* **What you have to do**
Copy exactly the lines of the material below that run from the one containing "R2: 620 (n23, n31) -> none" through the one containing "S2: button (GND, n15) -> switch (GND, n15)". Copy no other lines.

* **Dataset content**

_ _ _ _ _

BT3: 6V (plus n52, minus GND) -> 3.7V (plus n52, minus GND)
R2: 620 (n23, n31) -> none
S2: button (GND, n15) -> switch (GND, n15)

_ _ _ _ _

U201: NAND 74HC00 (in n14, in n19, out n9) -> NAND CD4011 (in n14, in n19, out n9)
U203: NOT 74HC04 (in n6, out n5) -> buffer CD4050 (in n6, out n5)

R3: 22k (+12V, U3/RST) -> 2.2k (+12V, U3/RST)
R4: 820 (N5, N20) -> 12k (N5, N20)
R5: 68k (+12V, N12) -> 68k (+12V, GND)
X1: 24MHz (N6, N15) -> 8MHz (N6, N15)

_ _ _ _ _

* **Output for this exercise**
R2: 620 (n23, n31) -> none
S2: button (GND, n15) -> switch (GND, n15)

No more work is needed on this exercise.